### EXCERPTED RECORDS

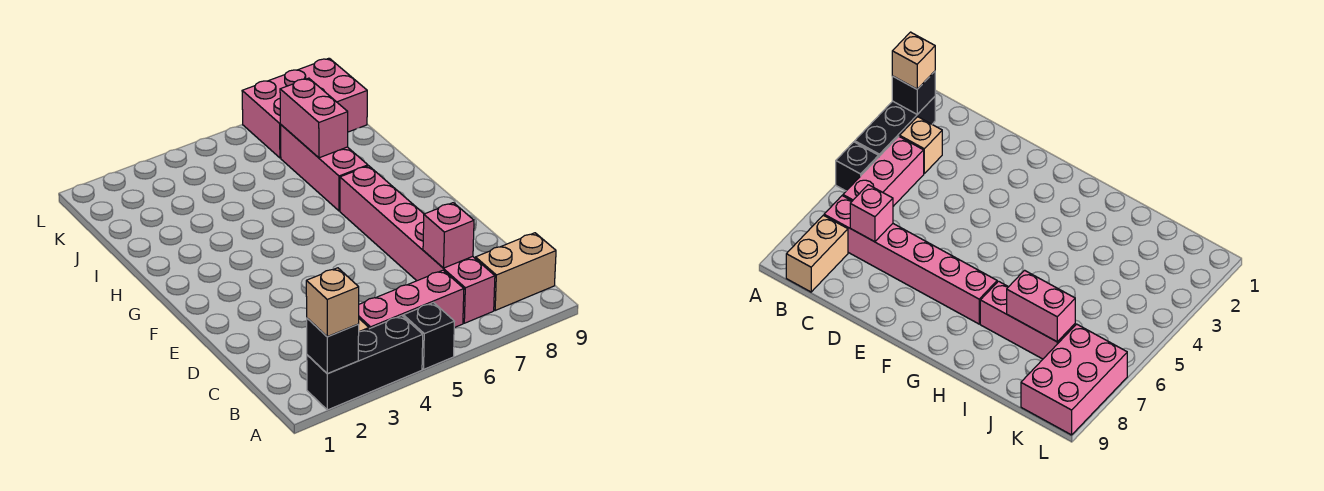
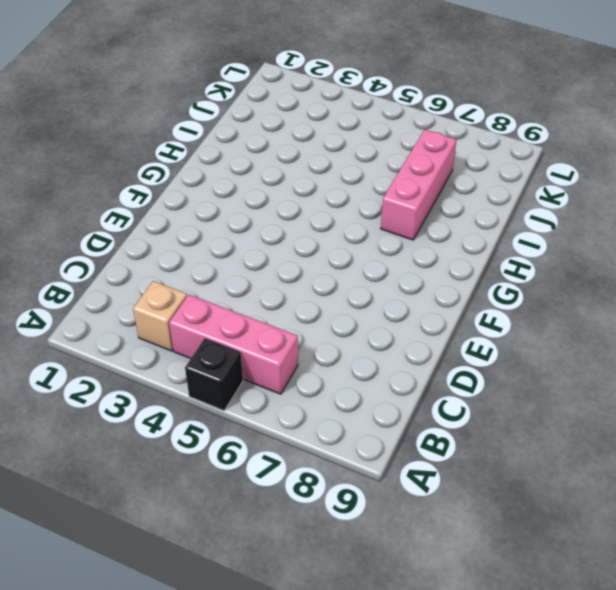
none -> black brick A2:A4 level 1
none -> pink brick B7:G7 level 1
none -> tan brick B8:B9 level 1

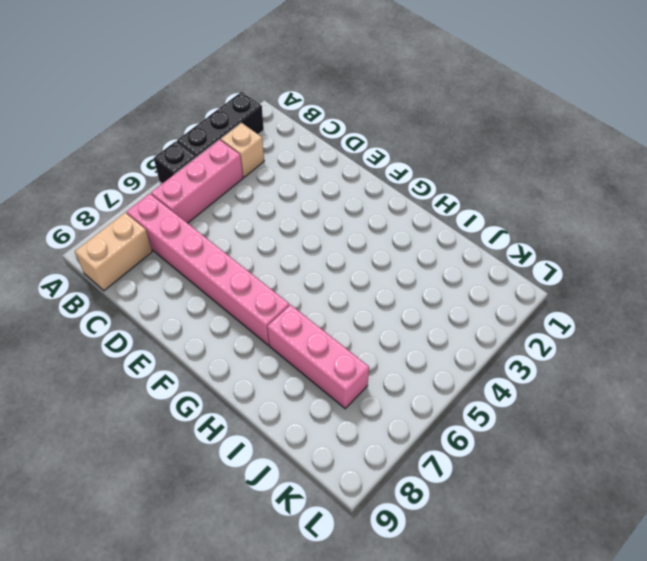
none -> pink brick K7:L9 level 1
none -> black brick A2 level 2
none -> pink brick C7 level 2

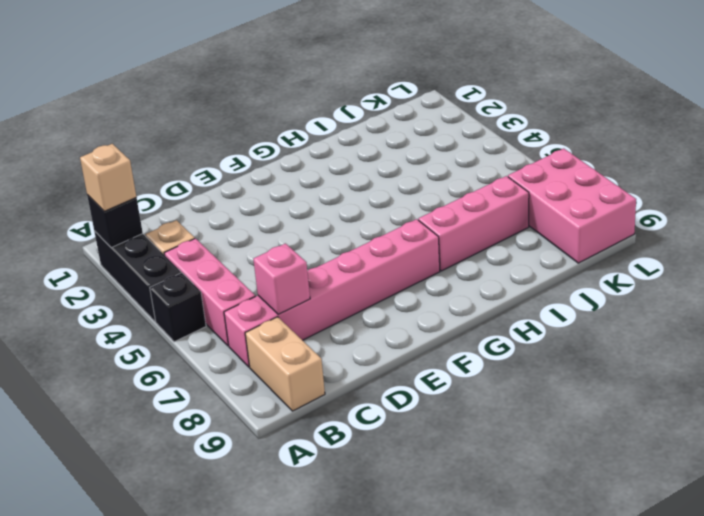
none -> pink brick I7:J7 level 2

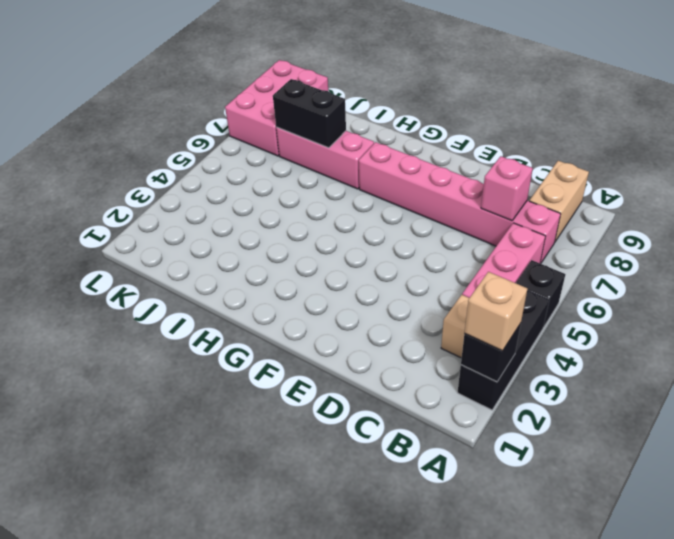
black brick I7:J7 level 2 -> pink brick I7:J7 level 2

######

** DIRECTIONS **
All pictures are to be dropped, and the records above returned exactly.

** OUTPUT **
none -> black brick A2:A4 level 1
none -> pink brick B7:G7 level 1
none -> tan brick B8:B9 level 1

none -> pink brick K7:L9 level 1
none -> black brick A2 level 2
none -> pink brick C7 level 2

none -> pink brick I7:J7 level 2

black brick I7:J7 level 2 -> pink brick I7:J7 level 2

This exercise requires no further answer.